▸ **YOUR TASK**:
Please repeat every line below exactly, from the first to the last.

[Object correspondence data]

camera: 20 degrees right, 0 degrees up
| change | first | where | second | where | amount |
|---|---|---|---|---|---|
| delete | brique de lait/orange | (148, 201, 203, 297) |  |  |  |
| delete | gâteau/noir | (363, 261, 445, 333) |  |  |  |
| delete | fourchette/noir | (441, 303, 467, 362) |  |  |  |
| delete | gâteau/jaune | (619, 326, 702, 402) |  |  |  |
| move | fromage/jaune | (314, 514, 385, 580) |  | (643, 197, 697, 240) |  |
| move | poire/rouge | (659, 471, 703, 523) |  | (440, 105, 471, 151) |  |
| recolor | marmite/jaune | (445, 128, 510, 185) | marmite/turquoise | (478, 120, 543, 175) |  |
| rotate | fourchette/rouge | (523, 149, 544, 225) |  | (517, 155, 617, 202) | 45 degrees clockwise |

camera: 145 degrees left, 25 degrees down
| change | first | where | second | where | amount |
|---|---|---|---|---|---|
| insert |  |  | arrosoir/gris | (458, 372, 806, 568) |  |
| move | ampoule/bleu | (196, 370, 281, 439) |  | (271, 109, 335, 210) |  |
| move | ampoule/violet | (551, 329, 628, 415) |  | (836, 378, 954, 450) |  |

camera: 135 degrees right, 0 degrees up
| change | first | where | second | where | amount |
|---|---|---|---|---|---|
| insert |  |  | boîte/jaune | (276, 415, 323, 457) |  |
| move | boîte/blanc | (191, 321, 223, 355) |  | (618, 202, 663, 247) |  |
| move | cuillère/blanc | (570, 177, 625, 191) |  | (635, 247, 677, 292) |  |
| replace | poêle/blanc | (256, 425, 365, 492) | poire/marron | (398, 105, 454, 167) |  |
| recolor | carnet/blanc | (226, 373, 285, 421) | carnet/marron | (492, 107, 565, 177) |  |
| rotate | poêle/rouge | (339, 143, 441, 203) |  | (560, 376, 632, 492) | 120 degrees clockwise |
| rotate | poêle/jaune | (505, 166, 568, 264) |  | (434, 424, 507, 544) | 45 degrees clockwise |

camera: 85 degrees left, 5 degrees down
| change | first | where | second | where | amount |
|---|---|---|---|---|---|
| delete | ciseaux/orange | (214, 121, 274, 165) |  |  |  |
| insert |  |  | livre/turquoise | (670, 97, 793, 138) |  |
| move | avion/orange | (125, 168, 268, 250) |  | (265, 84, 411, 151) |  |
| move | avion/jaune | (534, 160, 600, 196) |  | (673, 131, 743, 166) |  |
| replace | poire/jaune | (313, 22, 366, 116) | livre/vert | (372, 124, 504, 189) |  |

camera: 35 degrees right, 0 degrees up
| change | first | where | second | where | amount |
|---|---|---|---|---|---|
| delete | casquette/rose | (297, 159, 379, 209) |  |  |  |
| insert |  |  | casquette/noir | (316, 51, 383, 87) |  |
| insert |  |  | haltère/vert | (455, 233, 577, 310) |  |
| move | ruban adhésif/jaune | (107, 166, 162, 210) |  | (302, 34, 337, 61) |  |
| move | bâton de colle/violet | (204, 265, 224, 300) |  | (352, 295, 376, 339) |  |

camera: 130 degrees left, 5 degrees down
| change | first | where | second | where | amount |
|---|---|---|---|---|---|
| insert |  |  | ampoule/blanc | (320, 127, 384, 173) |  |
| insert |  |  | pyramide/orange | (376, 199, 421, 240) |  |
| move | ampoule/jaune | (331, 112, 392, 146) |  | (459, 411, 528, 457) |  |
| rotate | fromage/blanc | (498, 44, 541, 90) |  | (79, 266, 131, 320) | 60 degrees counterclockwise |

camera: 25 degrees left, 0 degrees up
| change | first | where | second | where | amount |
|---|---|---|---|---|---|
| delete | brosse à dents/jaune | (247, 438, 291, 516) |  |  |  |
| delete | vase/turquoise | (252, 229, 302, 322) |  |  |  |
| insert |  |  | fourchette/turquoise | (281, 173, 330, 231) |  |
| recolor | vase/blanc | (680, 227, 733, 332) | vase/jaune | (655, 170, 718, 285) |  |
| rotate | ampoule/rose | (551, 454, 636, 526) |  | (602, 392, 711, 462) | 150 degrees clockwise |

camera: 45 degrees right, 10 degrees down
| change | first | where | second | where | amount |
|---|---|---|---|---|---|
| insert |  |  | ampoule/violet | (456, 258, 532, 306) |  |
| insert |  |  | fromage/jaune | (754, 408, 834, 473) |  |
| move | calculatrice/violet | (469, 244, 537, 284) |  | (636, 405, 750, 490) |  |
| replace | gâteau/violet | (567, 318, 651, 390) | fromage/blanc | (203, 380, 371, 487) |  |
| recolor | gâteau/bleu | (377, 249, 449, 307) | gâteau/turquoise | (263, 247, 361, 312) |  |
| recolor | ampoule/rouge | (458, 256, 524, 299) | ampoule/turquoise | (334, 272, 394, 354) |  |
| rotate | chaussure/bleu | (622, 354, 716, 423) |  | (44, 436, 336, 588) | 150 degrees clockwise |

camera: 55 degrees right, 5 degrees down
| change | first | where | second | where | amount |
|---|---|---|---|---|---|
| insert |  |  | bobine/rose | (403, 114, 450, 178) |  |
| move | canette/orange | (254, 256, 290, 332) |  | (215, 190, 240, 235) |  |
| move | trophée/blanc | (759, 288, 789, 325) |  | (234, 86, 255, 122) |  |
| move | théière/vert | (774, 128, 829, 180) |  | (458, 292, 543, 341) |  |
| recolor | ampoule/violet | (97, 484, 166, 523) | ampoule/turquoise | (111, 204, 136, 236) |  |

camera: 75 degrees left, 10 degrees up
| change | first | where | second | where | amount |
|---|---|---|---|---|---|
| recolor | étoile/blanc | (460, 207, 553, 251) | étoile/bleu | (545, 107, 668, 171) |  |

▸ **ANSWER SPACE**:
camera: 20 degrees right, 0 degrees up
| change | first | where | second | where | amount |
|---|---|---|---|---|---|
| delete | brique de lait/orange | (148, 201, 203, 297) |  |  |  |
| delete | gâteau/noir | (363, 261, 445, 333) |  |  |  |
| delete | fourchette/noir | (441, 303, 467, 362) |  |  |  |
| delete | gâteau/jaune | (619, 326, 702, 402) |  |  |  |
| move | fromage/jaune | (314, 514, 385, 580) |  | (643, 197, 697, 240) |  |
| move | poire/rouge | (659, 471, 703, 523) |  | (440, 105, 471, 151) |  |
| recolor | marmite/jaune | (445, 128, 510, 185) | marmite/turquoise | (478, 120, 543, 175) |  |
| rotate | fourchette/rouge | (523, 149, 544, 225) |  | (517, 155, 617, 202) | 45 degrees clockwise |

camera: 145 degrees left, 25 degrees down
| change | first | where | second | where | amount |
|---|---|---|---|---|---|
| insert |  |  | arrosoir/gris | (458, 372, 806, 568) |  |
| move | ampoule/bleu | (196, 370, 281, 439) |  | (271, 109, 335, 210) |  |
| move | ampoule/violet | (551, 329, 628, 415) |  | (836, 378, 954, 450) |  |

camera: 135 degrees right, 0 degrees up
| change | first | where | second | where | amount |
|---|---|---|---|---|---|
| insert |  |  | boîte/jaune | (276, 415, 323, 457) |  |
| move | boîte/blanc | (191, 321, 223, 355) |  | (618, 202, 663, 247) |  |
| move | cuillère/blanc | (570, 177, 625, 191) |  | (635, 247, 677, 292) |  |
| replace | poêle/blanc | (256, 425, 365, 492) | poire/marron | (398, 105, 454, 167) |  |
| recolor | carnet/blanc | (226, 373, 285, 421) | carnet/marron | (492, 107, 565, 177) |  |
| rotate | poêle/rouge | (339, 143, 441, 203) |  | (560, 376, 632, 492) | 120 degrees clockwise |
| rotate | poêle/jaune | (505, 166, 568, 264) |  | (434, 424, 507, 544) | 45 degrees clockwise |

camera: 85 degrees left, 5 degrees down
| change | first | where | second | where | amount |
|---|---|---|---|---|---|
| delete | ciseaux/orange | (214, 121, 274, 165) |  |  |  |
| insert |  |  | livre/turquoise | (670, 97, 793, 138) |  |
| move | avion/orange | (125, 168, 268, 250) |  | (265, 84, 411, 151) |  |
| move | avion/jaune | (534, 160, 600, 196) |  | (673, 131, 743, 166) |  |
| replace | poire/jaune | (313, 22, 366, 116) | livre/vert | (372, 124, 504, 189) |  |

camera: 35 degrees right, 0 degrees up
| change | first | where | second | where | amount |
|---|---|---|---|---|---|
| delete | casquette/rose | (297, 159, 379, 209) |  |  |  |
| insert |  |  | casquette/noir | (316, 51, 383, 87) |  |
| insert |  |  | haltère/vert | (455, 233, 577, 310) |  |
| move | ruban adhésif/jaune | (107, 166, 162, 210) |  | (302, 34, 337, 61) |  |
| move | bâton de colle/violet | (204, 265, 224, 300) |  | (352, 295, 376, 339) |  |

camera: 130 degrees left, 5 degrees down
| change | first | where | second | where | amount |
|---|---|---|---|---|---|
| insert |  |  | ampoule/blanc | (320, 127, 384, 173) |  |
| insert |  |  | pyramide/orange | (376, 199, 421, 240) |  |
| move | ampoule/jaune | (331, 112, 392, 146) |  | (459, 411, 528, 457) |  |
| rotate | fromage/blanc | (498, 44, 541, 90) |  | (79, 266, 131, 320) | 60 degrees counterclockwise |

camera: 25 degrees left, 0 degrees up
| change | first | where | second | where | amount |
|---|---|---|---|---|---|
| delete | brosse à dents/jaune | (247, 438, 291, 516) |  |  |  |
| delete | vase/turquoise | (252, 229, 302, 322) |  |  |  |
| insert |  |  | fourchette/turquoise | (281, 173, 330, 231) |  |
| recolor | vase/blanc | (680, 227, 733, 332) | vase/jaune | (655, 170, 718, 285) |  |
| rotate | ampoule/rose | (551, 454, 636, 526) |  | (602, 392, 711, 462) | 150 degrees clockwise |

camera: 45 degrees right, 10 degrees down
| change | first | where | second | where | amount |
|---|---|---|---|---|---|
| insert |  |  | ampoule/violet | (456, 258, 532, 306) |  |
| insert |  |  | fromage/jaune | (754, 408, 834, 473) |  |
| move | calculatrice/violet | (469, 244, 537, 284) |  | (636, 405, 750, 490) |  |
| replace | gâteau/violet | (567, 318, 651, 390) | fromage/blanc | (203, 380, 371, 487) |  |
| recolor | gâteau/bleu | (377, 249, 449, 307) | gâteau/turquoise | (263, 247, 361, 312) |  |
| recolor | ampoule/rouge | (458, 256, 524, 299) | ampoule/turquoise | (334, 272, 394, 354) |  |
| rotate | chaussure/bleu | (622, 354, 716, 423) |  | (44, 436, 336, 588) | 150 degrees clockwise |

camera: 55 degrees right, 5 degrees down
| change | first | where | second | where | amount |
|---|---|---|---|---|---|
| insert |  |  | bobine/rose | (403, 114, 450, 178) |  |
| move | canette/orange | (254, 256, 290, 332) |  | (215, 190, 240, 235) |  |
| move | trophée/blanc | (759, 288, 789, 325) |  | (234, 86, 255, 122) |  |
| move | théière/vert | (774, 128, 829, 180) |  | (458, 292, 543, 341) |  |
| recolor | ampoule/violet | (97, 484, 166, 523) | ampoule/turquoise | (111, 204, 136, 236) |  |

camera: 75 degrees left, 10 degrees up
| change | first | where | second | where | amount |
|---|---|---|---|---|---|
| recolor | étoile/blanc | (460, 207, 553, 251) | étoile/bleu | (545, 107, 668, 171) |  |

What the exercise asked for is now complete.